=== About this task ===
Set the listing down unchanged, minus every embedded image.

=== Recorded information ===
########
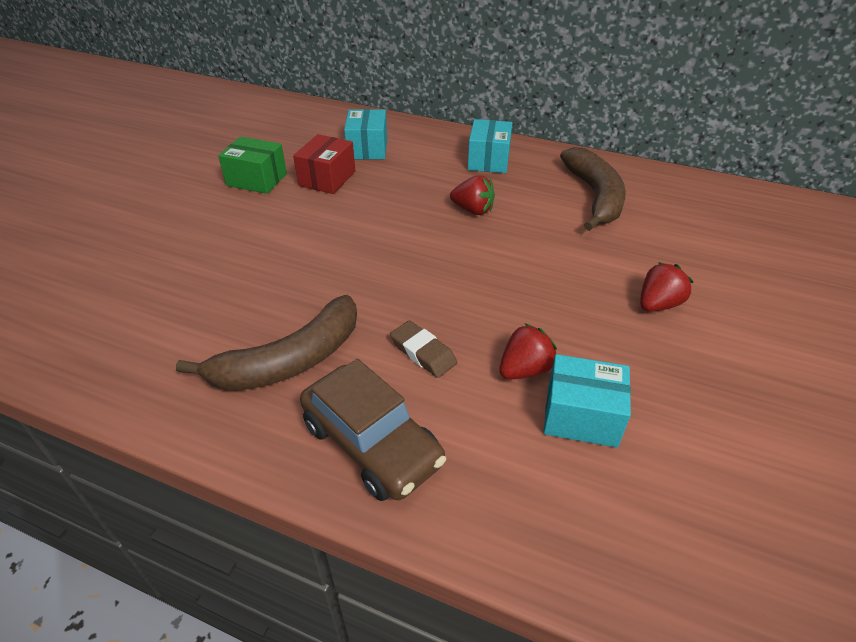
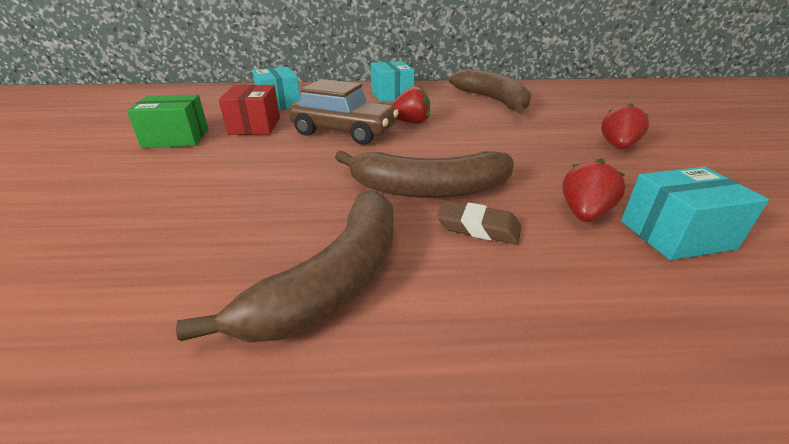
camera: 25 degrees left, 10 degrees down
(372, 443) = (521, 336): brown car -> brown car (344, 132)
(418, 301) = (428, 189): none -> brown banana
########
=== Response area ===
camera: 25 degrees left, 10 degrees down
(372, 443) = (521, 336): brown car -> brown car (344, 132)
(418, 301) = (428, 189): none -> brown banana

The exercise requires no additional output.